> Exercise:
"brown" is the word to look for; copy each line of the listing where it occurs.
[Source information Boundary: Start]
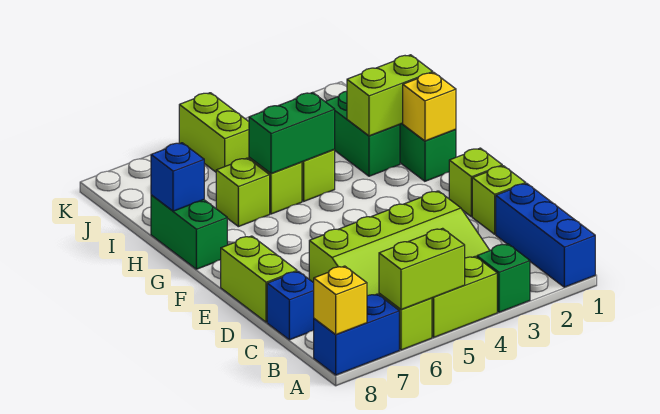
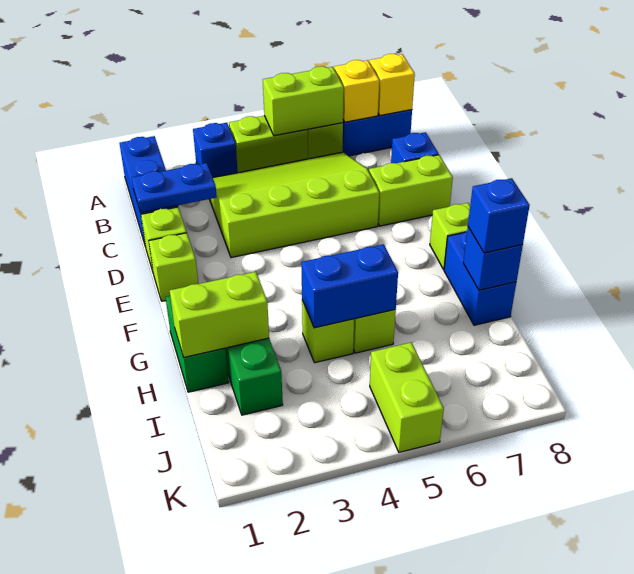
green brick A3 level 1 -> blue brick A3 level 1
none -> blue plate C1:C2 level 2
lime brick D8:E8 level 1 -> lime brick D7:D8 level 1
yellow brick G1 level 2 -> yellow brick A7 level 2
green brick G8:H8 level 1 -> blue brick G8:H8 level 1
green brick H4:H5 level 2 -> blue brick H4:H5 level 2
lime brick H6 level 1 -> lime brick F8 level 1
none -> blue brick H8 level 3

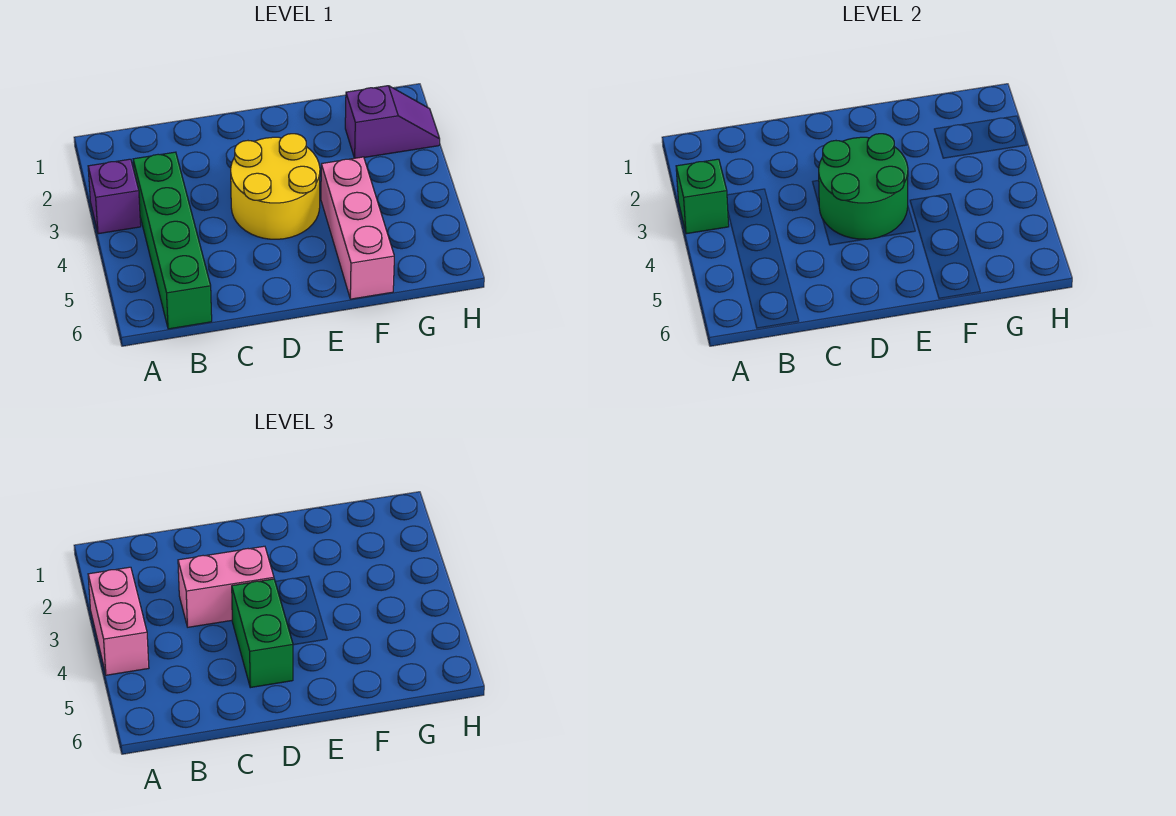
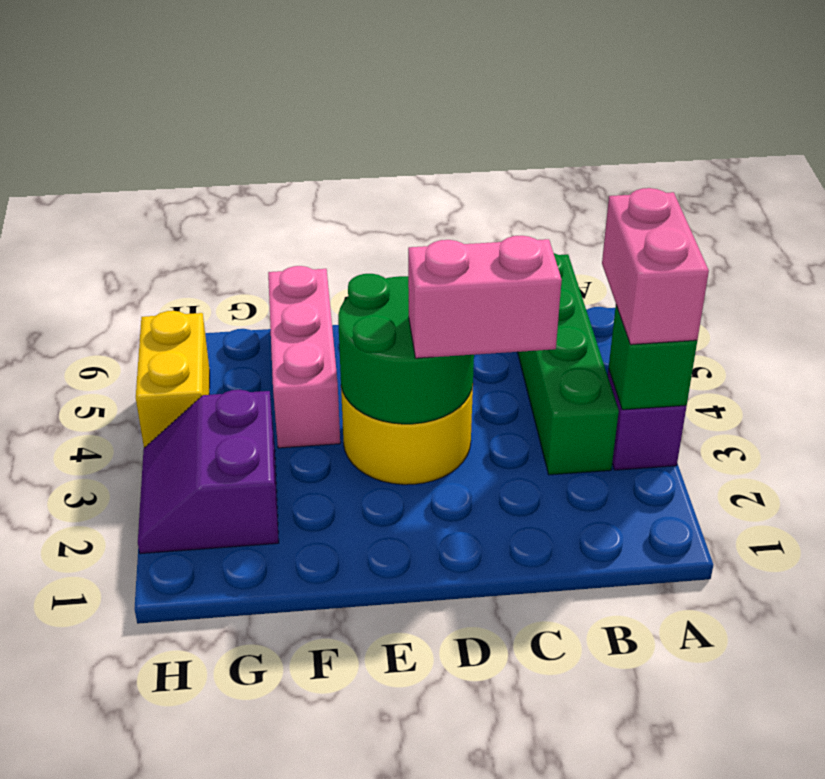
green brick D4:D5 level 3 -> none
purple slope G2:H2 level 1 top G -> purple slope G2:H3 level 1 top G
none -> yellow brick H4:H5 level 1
[Source information Boundary: End]
[Source information Boundary: Start]
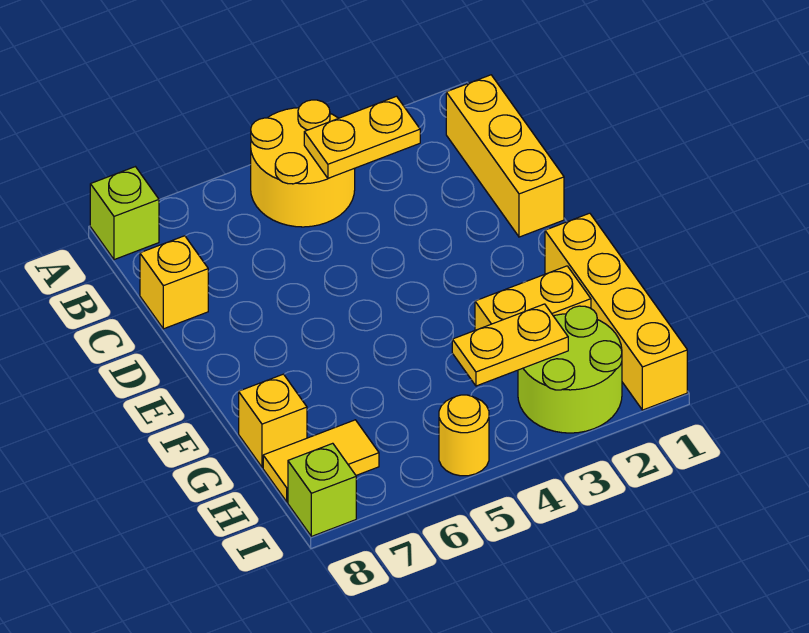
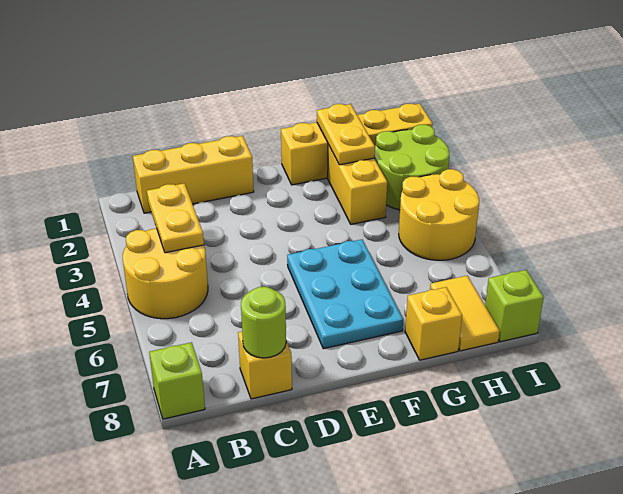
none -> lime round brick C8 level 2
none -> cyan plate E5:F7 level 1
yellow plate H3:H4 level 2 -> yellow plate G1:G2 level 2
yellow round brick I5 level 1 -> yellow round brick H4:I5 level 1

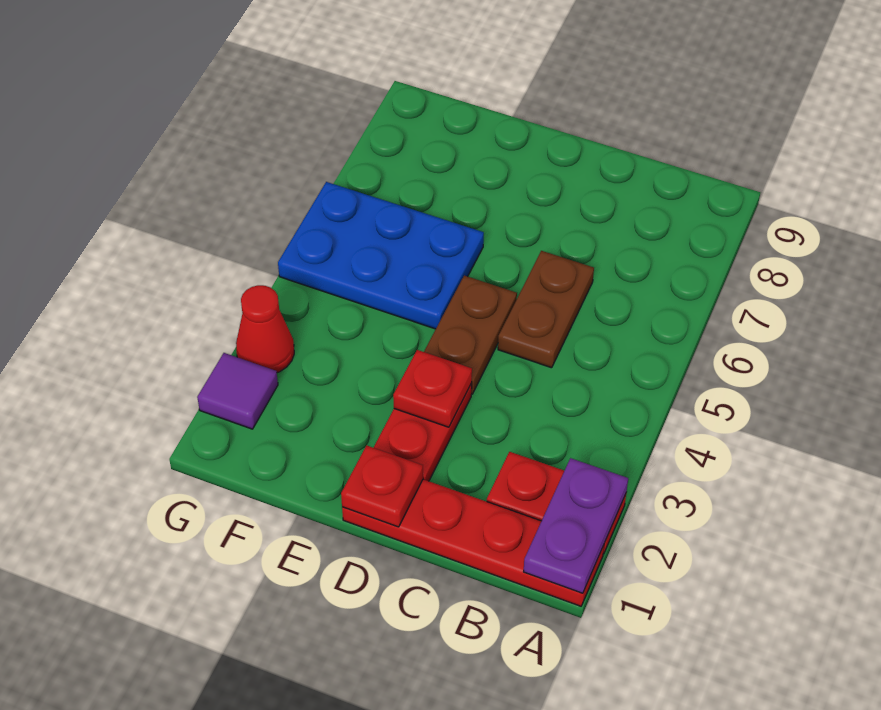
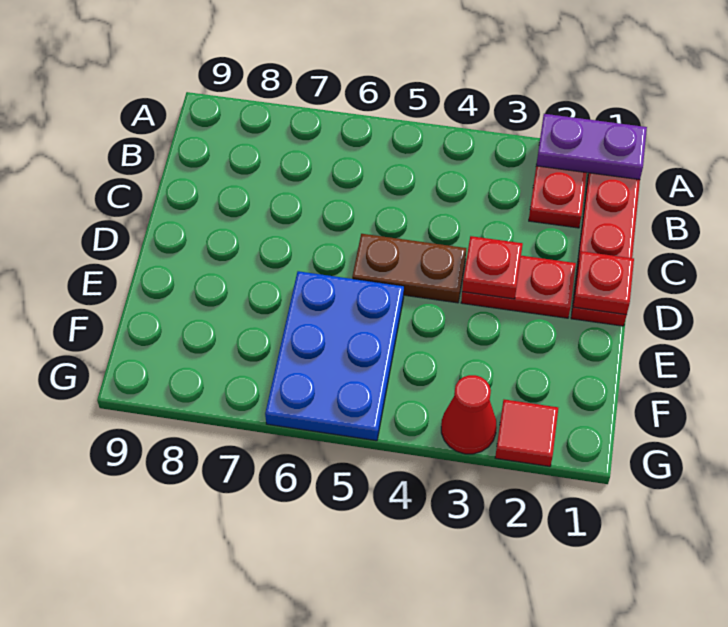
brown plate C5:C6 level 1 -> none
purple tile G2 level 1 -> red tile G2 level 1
[Source information Boundary: End]
[Source information Boundary: Start]
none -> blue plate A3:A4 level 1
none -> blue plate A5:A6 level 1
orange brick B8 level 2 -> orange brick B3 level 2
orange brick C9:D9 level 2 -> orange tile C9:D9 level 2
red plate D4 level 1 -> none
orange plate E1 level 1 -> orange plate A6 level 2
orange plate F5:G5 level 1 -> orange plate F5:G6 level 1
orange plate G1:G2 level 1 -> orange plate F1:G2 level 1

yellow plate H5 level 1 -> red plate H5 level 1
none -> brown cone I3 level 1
[Source information Boundary: End]
> Task output:
brown plate C5:C6 level 1 -> none
none -> brown cone I3 level 1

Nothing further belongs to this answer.